• **Exercise directions**
Every record below should be transcribed exactly. Omit the images.
####################
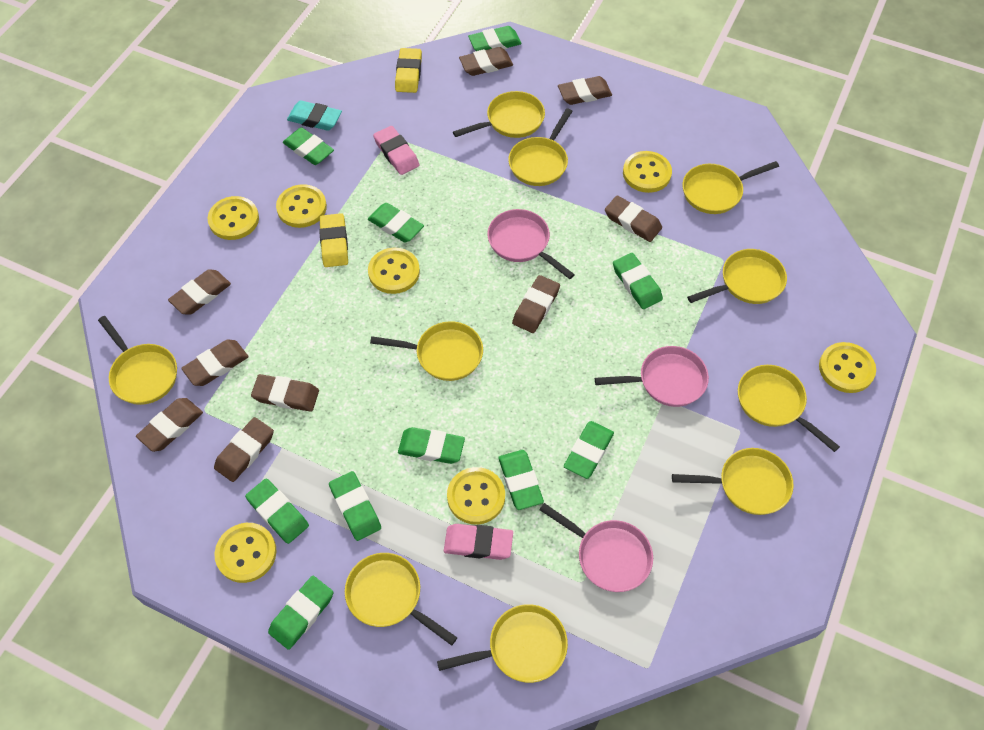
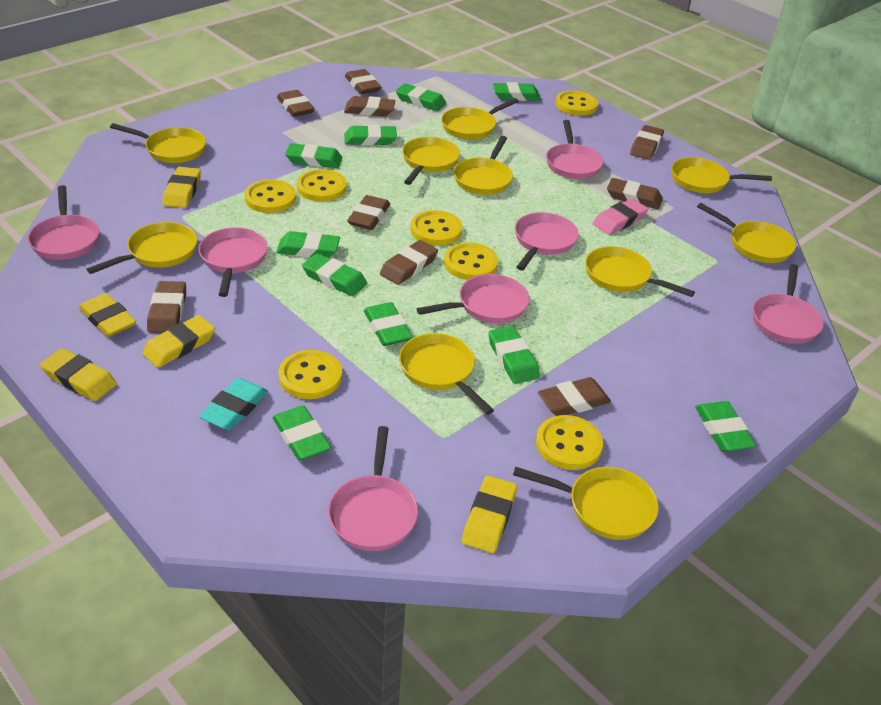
pink eraser: 2 -> 1
pink pan: 3 -> 7
yellow eraser: 2 -> 5

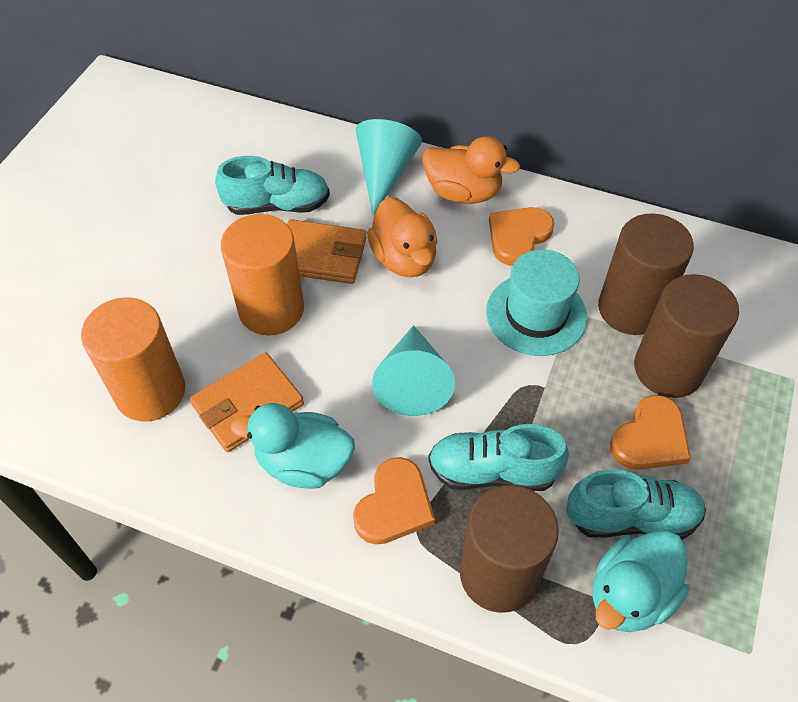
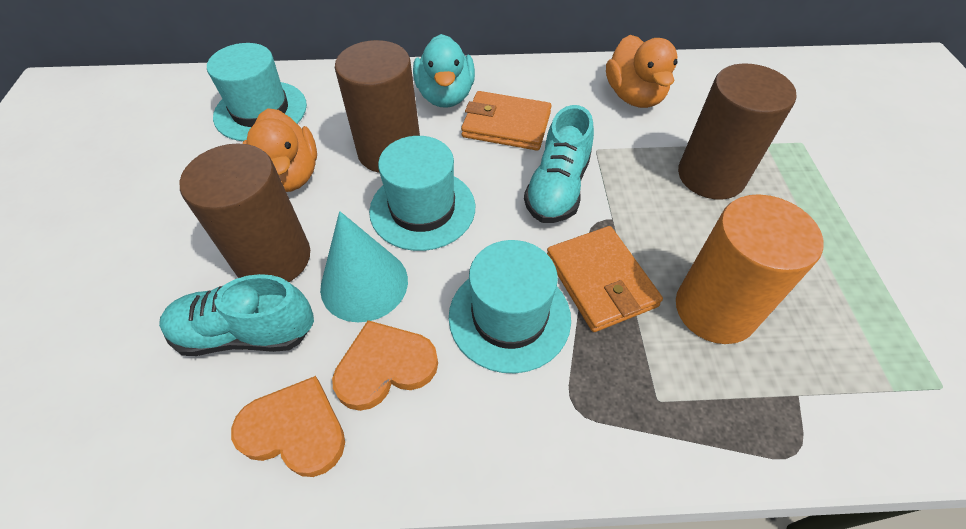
orange cylinder: 2 -> 1
orange heart: 3 -> 2
turquoise cone: 2 -> 1
turquoise duck: 2 -> 1
turquoise hat: 1 -> 3
turquoise shoe: 3 -> 2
####################
• **Output of the task**
pink eraser: 2 -> 1
pink pan: 3 -> 7
yellow eraser: 2 -> 5

orange cylinder: 2 -> 1
orange heart: 3 -> 2
turquoise cone: 2 -> 1
turquoise duck: 2 -> 1
turquoise hat: 1 -> 3
turquoise shoe: 3 -> 2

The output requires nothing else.